[Collected data]
⁂

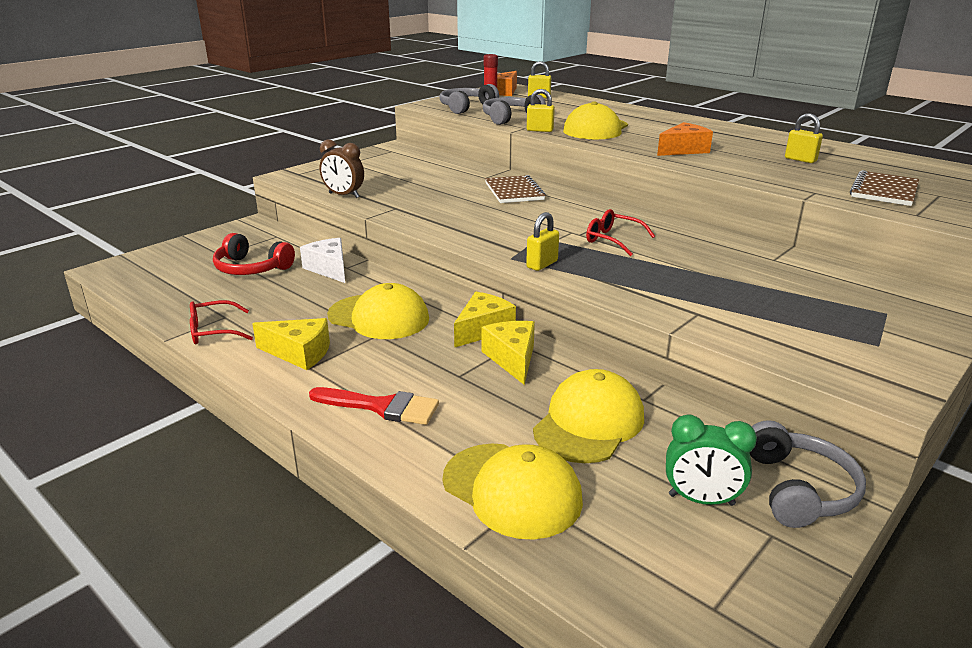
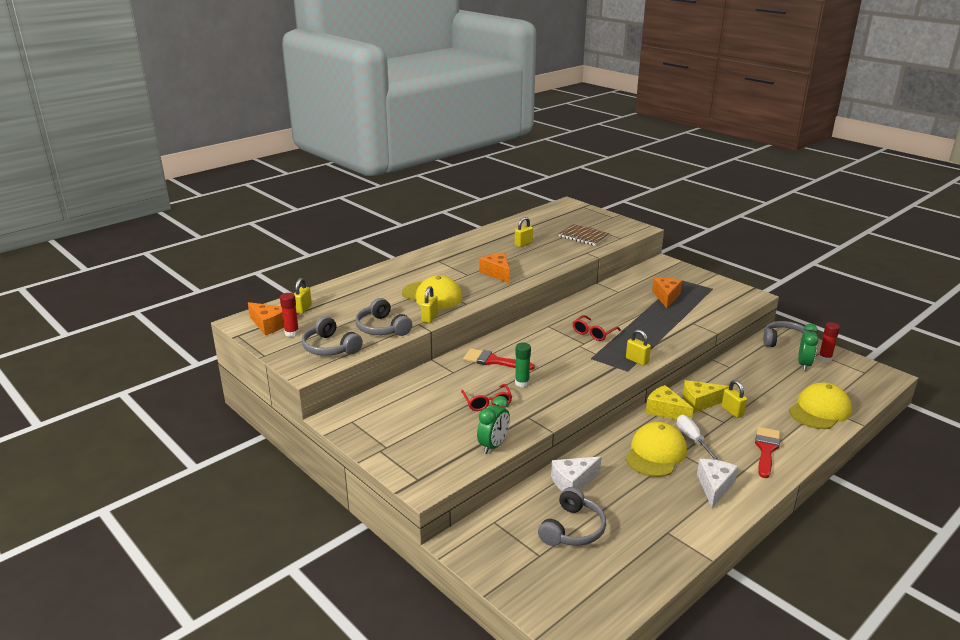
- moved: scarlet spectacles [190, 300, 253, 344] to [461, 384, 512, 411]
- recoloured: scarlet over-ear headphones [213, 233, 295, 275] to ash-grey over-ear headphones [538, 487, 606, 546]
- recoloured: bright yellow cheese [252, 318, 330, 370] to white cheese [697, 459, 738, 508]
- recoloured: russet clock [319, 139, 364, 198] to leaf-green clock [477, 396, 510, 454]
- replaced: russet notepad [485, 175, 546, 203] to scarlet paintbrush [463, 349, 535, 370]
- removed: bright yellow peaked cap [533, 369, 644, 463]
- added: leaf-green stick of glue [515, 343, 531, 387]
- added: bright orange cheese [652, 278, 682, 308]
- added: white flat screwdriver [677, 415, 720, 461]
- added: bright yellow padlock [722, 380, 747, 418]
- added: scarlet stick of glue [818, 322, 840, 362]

⁂

### ACTIVITY
When the word "cheese" shows up in a line of the entries, report that line.

### FINAL ANSWER
- recoloured: bright yellow cheese [252, 318, 330, 370] to white cheese [697, 459, 738, 508]
- added: bright orange cheese [652, 278, 682, 308]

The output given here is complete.